WHAT YOU HAVE TO DO: Find each line in the items below that contains the string "upbow", and copy every such line in full.

INPUT:
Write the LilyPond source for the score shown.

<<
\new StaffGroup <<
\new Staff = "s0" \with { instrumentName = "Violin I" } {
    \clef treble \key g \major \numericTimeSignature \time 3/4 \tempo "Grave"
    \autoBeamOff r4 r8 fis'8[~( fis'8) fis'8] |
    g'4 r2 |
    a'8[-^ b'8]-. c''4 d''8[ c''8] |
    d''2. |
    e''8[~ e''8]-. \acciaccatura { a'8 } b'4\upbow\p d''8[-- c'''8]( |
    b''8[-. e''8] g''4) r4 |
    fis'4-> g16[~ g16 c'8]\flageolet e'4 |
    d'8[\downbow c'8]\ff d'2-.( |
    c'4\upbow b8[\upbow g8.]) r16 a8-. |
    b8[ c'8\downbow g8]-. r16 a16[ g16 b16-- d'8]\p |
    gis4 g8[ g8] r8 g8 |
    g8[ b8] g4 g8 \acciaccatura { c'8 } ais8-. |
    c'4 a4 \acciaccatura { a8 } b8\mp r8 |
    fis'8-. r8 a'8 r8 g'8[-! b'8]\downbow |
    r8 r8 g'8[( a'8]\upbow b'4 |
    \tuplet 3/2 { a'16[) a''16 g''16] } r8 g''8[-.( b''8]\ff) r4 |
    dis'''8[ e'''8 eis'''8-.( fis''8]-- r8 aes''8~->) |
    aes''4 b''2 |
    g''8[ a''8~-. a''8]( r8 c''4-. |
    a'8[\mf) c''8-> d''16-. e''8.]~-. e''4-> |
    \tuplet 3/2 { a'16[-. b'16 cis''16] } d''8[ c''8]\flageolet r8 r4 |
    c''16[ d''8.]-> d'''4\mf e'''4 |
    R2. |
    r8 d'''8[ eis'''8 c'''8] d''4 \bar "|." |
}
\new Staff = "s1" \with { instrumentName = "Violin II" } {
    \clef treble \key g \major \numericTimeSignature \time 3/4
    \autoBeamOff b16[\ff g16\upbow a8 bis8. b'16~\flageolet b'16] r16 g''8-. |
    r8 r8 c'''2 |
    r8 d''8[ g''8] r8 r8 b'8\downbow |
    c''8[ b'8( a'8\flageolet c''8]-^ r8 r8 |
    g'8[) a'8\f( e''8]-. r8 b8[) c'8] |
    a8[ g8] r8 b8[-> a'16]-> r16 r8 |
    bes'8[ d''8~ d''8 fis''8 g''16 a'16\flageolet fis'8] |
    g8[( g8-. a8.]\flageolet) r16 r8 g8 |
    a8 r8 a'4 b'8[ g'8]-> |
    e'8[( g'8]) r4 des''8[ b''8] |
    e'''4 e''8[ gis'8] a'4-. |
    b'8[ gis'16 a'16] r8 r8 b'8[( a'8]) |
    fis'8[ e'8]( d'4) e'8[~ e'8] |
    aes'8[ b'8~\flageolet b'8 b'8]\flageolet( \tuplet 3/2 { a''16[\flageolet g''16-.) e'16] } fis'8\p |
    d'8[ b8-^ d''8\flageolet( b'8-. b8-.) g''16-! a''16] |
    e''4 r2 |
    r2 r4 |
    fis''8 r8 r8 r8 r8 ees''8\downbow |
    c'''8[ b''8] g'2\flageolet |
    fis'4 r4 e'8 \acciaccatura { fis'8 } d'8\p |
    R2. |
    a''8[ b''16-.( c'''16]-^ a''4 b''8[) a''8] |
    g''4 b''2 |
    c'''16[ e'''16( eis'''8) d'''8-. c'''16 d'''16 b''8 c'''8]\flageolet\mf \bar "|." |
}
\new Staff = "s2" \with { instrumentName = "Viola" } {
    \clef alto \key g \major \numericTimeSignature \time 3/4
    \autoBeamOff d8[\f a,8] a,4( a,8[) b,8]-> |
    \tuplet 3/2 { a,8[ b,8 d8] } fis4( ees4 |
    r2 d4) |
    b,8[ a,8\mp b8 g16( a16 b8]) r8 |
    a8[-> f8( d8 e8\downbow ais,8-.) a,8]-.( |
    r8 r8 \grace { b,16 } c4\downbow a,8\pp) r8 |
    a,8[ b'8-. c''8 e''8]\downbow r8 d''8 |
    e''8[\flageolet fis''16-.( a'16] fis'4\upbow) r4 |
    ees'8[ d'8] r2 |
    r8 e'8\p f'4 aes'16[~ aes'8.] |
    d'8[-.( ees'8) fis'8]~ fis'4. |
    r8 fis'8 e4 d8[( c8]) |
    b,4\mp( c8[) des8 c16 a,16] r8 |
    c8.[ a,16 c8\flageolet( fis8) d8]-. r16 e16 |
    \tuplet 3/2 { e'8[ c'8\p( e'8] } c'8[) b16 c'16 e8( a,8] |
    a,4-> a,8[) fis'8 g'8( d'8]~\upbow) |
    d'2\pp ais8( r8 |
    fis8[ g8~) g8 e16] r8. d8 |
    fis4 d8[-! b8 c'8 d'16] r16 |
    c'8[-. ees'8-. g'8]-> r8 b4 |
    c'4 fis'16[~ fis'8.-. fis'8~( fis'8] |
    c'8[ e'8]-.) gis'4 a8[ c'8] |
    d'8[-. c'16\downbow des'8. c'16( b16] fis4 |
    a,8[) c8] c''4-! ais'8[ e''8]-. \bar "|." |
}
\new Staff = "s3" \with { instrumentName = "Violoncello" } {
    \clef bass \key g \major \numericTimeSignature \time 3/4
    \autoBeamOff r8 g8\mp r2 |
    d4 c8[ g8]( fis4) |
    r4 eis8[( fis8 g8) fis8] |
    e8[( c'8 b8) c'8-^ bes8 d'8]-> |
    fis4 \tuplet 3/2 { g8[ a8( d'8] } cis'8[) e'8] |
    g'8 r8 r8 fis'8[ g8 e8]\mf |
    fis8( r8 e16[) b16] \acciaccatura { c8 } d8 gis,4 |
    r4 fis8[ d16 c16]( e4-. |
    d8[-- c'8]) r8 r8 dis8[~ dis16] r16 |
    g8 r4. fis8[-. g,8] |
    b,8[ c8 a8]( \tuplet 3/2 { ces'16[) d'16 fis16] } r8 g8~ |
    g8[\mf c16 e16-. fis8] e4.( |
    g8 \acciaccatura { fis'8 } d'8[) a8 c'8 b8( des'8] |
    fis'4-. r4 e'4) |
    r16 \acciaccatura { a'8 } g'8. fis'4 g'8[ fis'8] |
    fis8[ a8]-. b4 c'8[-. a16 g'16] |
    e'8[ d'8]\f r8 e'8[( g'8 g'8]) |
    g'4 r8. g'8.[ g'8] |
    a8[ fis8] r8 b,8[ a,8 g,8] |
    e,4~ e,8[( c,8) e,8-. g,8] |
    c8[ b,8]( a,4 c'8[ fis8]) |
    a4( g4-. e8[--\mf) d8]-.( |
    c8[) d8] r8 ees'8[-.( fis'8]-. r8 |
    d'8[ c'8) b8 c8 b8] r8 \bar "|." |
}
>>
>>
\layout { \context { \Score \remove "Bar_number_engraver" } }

RESULT BELOW:
    e''8[~ e''8]-. \acciaccatura { a'8 } b'4\upbow\p d''8[-- c'''8]( |
    c'4\upbow b8[\upbow g8.]) r16 a8-. |
    r8 r8 g'8[( a'8]\upbow b'4 |
    \autoBeamOff b16[\ff g16\upbow a8 bis8. b'16~\flageolet b'16] r16 g''8-. |
    e''8[\flageolet fis''16-.( a'16] fis'4\upbow) r4 |
    a,4-> a,8[) fis'8 g'8( d'8]~\upbow) |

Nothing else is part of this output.